**RECORDS**
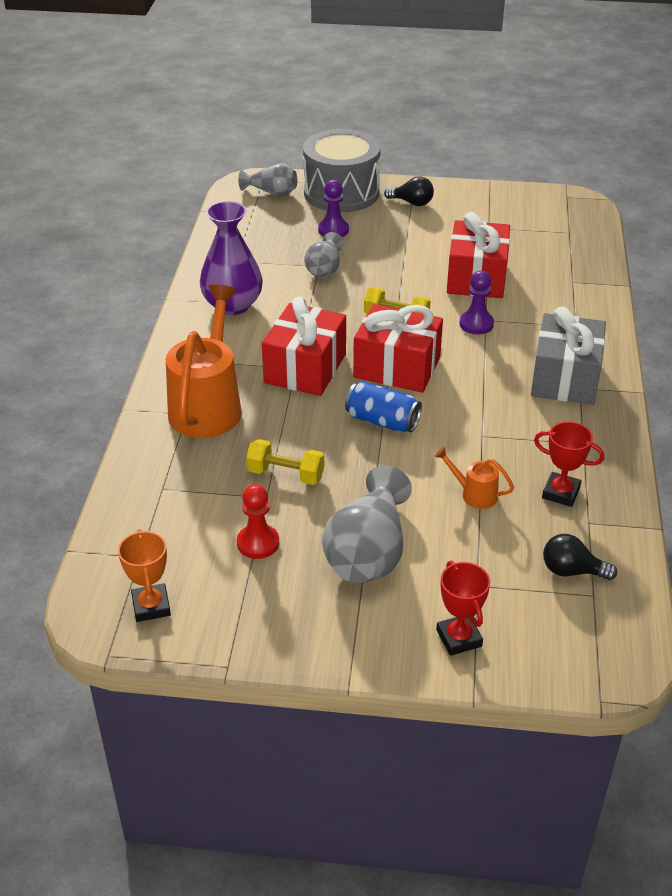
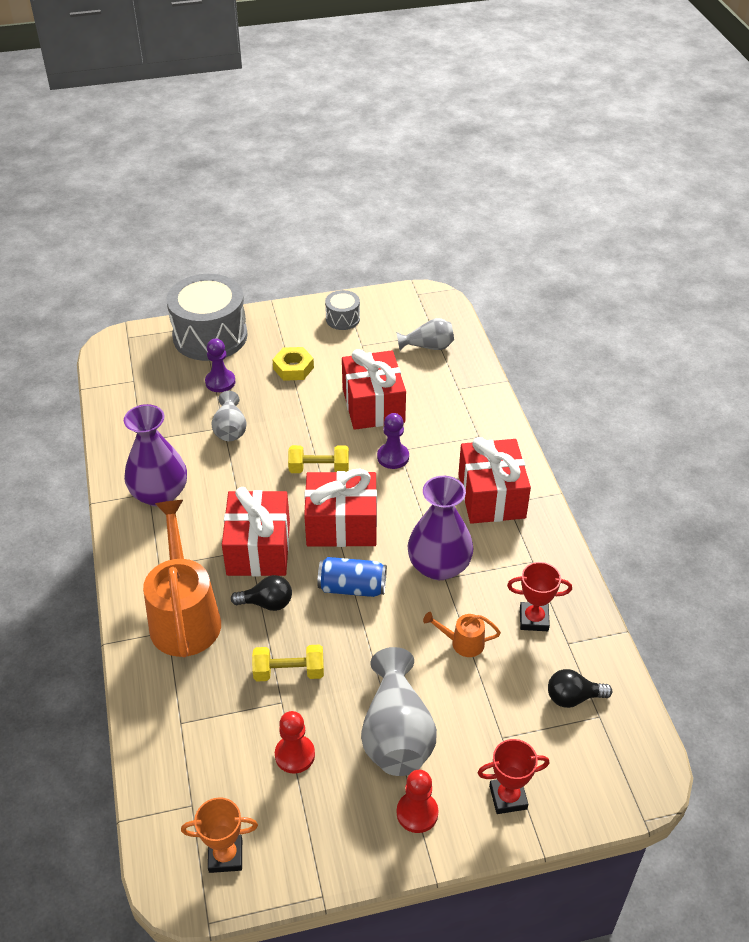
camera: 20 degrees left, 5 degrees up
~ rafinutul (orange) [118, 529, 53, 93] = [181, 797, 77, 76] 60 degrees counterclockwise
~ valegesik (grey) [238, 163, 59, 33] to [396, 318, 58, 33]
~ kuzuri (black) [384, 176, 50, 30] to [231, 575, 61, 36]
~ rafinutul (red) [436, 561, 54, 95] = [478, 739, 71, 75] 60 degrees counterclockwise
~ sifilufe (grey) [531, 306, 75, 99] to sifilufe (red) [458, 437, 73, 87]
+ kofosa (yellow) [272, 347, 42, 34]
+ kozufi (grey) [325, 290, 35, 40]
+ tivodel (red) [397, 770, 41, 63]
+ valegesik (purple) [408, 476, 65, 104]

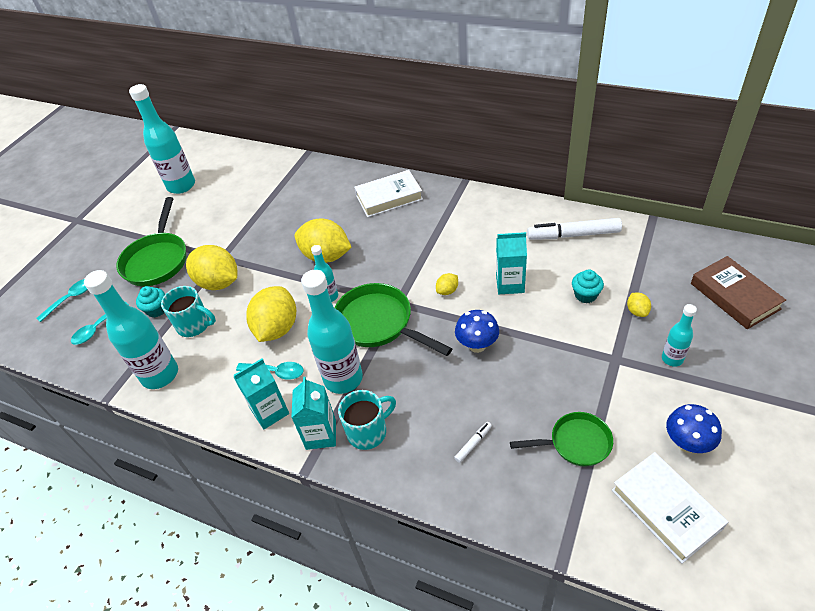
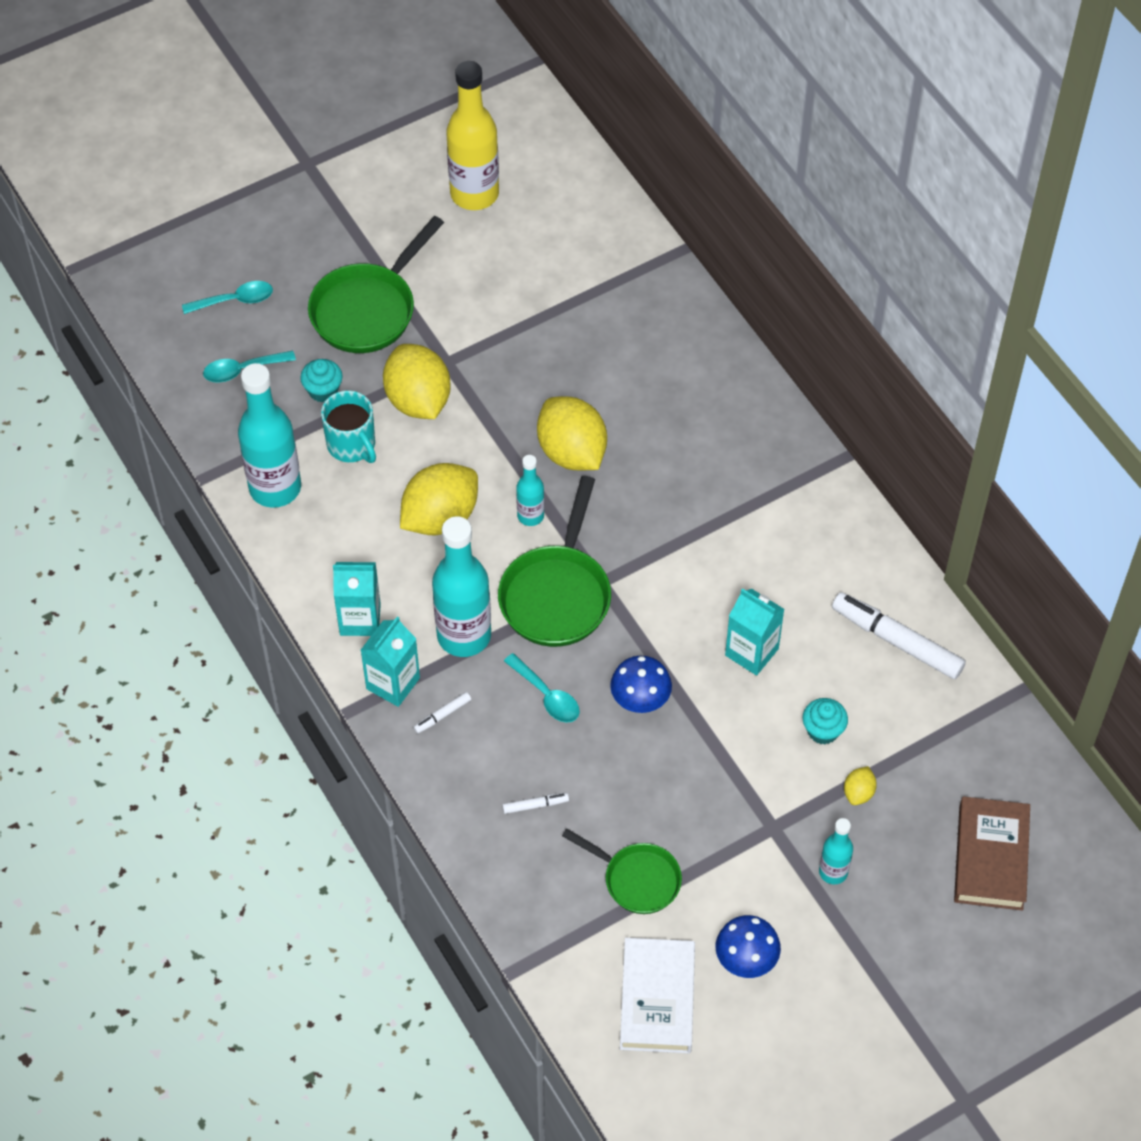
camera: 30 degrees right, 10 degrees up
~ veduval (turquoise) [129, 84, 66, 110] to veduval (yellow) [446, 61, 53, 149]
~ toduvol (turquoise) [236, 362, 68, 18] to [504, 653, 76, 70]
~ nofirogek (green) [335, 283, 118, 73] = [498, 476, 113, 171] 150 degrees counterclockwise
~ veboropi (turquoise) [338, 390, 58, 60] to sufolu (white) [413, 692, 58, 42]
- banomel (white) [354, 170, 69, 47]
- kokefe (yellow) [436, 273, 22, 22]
...
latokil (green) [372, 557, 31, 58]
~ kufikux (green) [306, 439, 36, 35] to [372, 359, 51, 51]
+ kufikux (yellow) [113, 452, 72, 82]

**TASK OBJECTIVE**
An exact copy of the lines above, from the one containing "575, 61, 36]" through the one containing "770, 41, 63]", is the whole of the answer.

**SOLUTION TO THIS TASK**
~ kuzuri (black) [384, 176, 50, 30] to [231, 575, 61, 36]
~ rafinutul (red) [436, 561, 54, 95] = [478, 739, 71, 75] 60 degrees counterclockwise
~ sifilufe (grey) [531, 306, 75, 99] to sifilufe (red) [458, 437, 73, 87]
+ kofosa (yellow) [272, 347, 42, 34]
+ kozufi (grey) [325, 290, 35, 40]
+ tivodel (red) [397, 770, 41, 63]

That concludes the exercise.